**Supplied entries:**
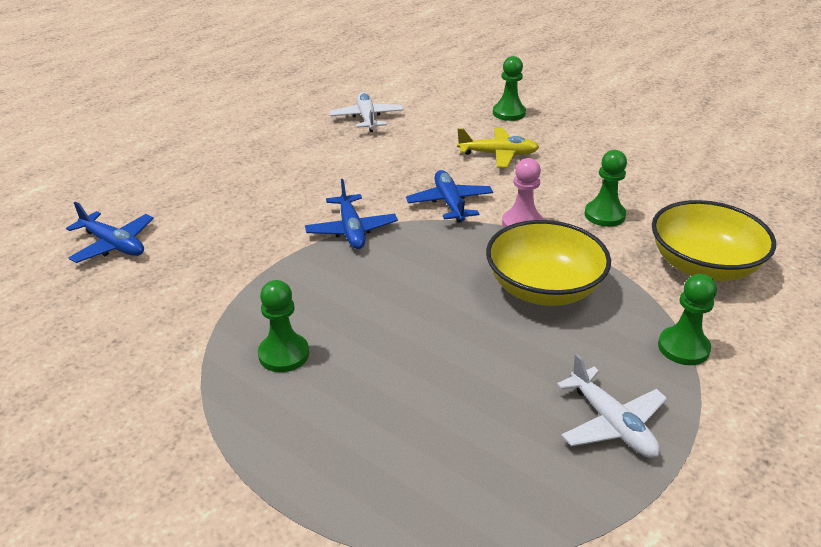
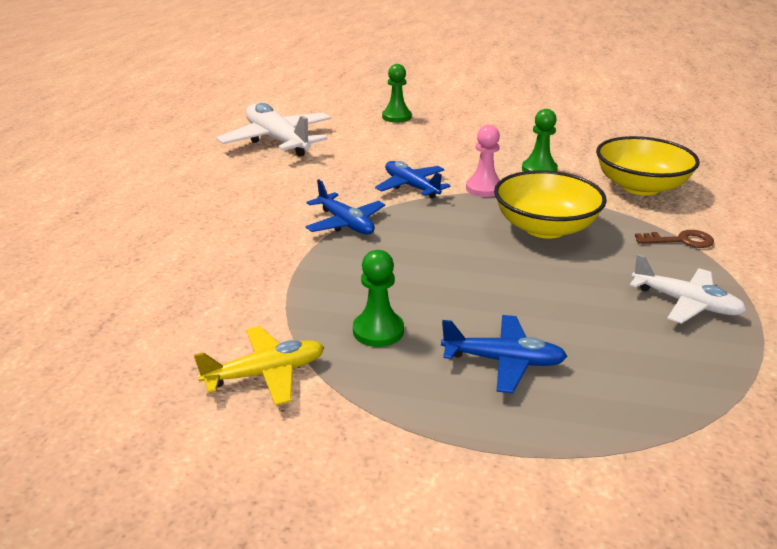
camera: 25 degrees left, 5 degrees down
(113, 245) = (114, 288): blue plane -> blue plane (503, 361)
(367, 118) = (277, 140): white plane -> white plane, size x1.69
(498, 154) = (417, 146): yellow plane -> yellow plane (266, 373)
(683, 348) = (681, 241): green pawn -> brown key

**Work order:** Retype the full listing exactly; pictures stay out.

**Response area:**
camera: 25 degrees left, 5 degrees down
(113, 245) = (114, 288): blue plane -> blue plane (503, 361)
(367, 118) = (277, 140): white plane -> white plane, size x1.69
(498, 154) = (417, 146): yellow plane -> yellow plane (266, 373)
(683, 348) = (681, 241): green pawn -> brown key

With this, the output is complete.